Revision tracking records
╔══
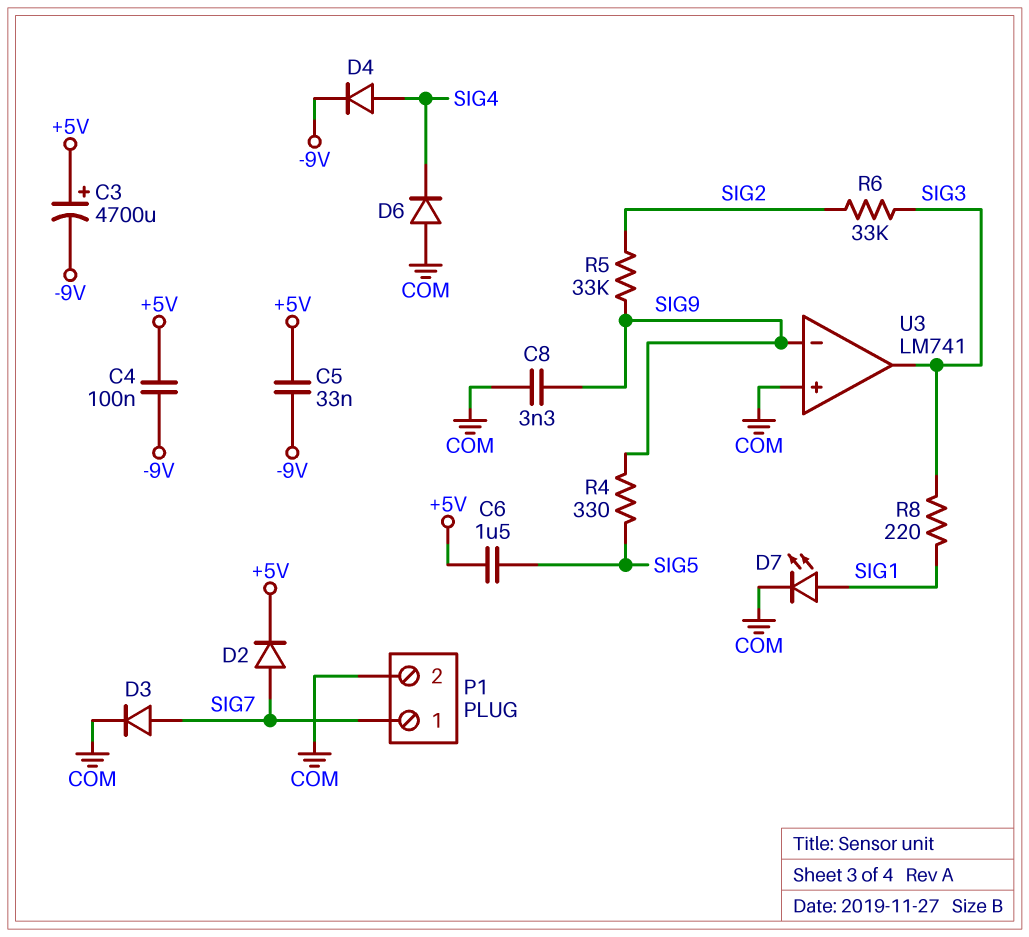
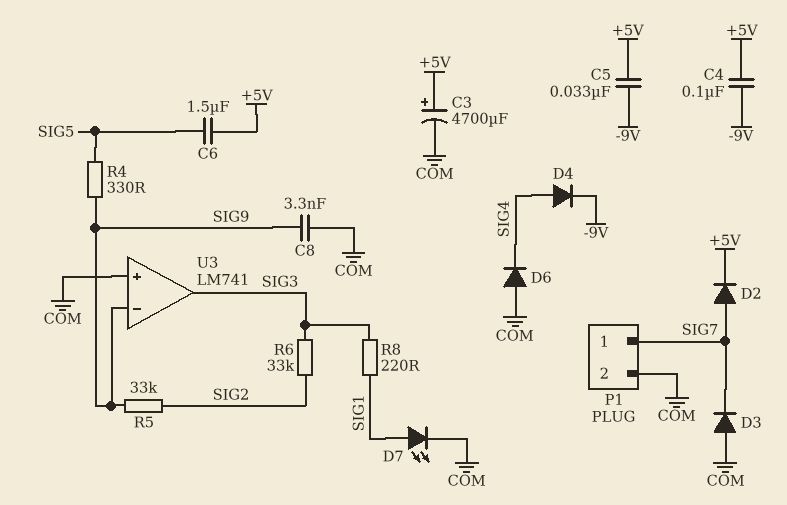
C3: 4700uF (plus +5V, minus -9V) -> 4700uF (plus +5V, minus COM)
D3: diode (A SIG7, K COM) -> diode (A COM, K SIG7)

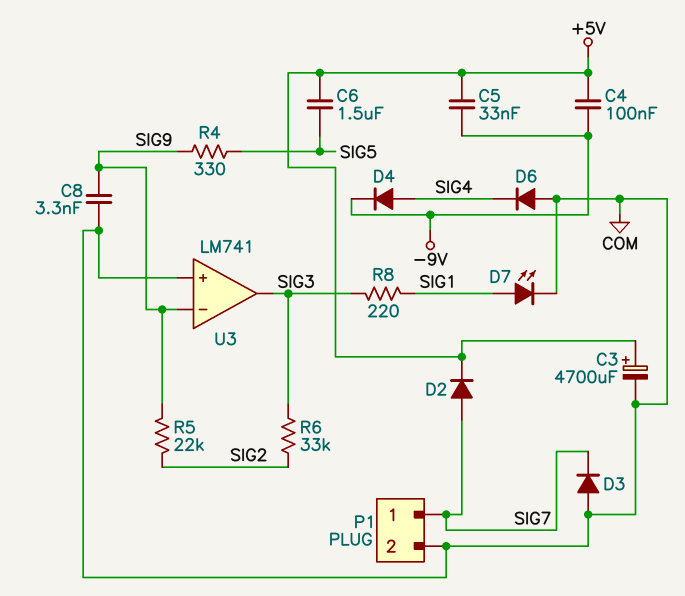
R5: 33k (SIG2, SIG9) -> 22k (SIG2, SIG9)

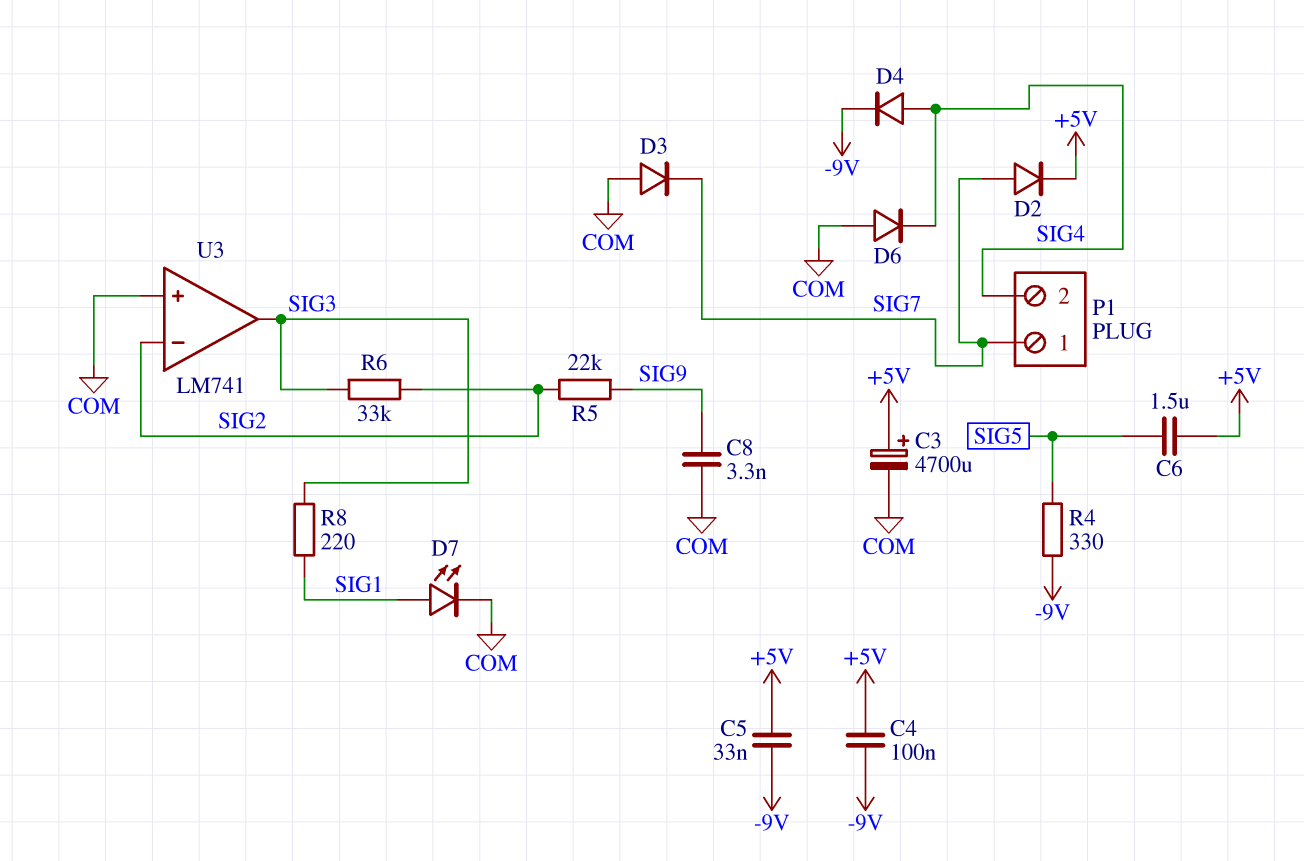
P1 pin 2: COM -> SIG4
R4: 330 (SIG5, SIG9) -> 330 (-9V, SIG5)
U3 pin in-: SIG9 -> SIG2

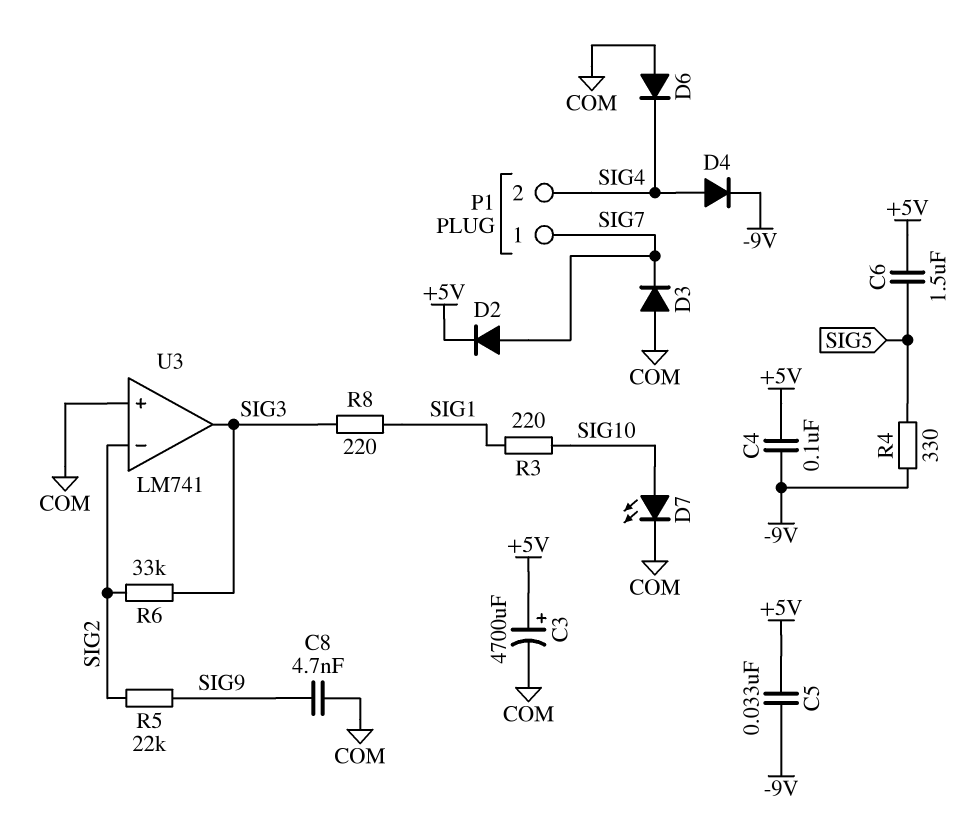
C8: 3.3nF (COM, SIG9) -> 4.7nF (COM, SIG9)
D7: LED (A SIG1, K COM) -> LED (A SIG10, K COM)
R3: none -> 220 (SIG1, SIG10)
╚══
╔══
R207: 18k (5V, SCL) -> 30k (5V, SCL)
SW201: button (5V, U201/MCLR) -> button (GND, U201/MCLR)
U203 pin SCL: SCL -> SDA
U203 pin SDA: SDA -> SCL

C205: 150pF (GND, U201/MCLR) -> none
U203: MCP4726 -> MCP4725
╚══
TASK DETAILS
An exact copy is needed of the entries above, starting at the line that holds "C3: 4700uF (plus" and stopping at the line that holds "R3: none -> 220 (SIG1, SIG10)", both kept; pictures stay out.

OUTPUT
C3: 4700uF (plus +5V, minus -9V) -> 4700uF (plus +5V, minus COM)
D3: diode (A SIG7, K COM) -> diode (A COM, K SIG7)

R5: 33k (SIG2, SIG9) -> 22k (SIG2, SIG9)

P1 pin 2: COM -> SIG4
R4: 330 (SIG5, SIG9) -> 330 (-9V, SIG5)
U3 pin in-: SIG9 -> SIG2

C8: 3.3nF (COM, SIG9) -> 4.7nF (COM, SIG9)
D7: LED (A SIG1, K COM) -> LED (A SIG10, K COM)
R3: none -> 220 (SIG1, SIG10)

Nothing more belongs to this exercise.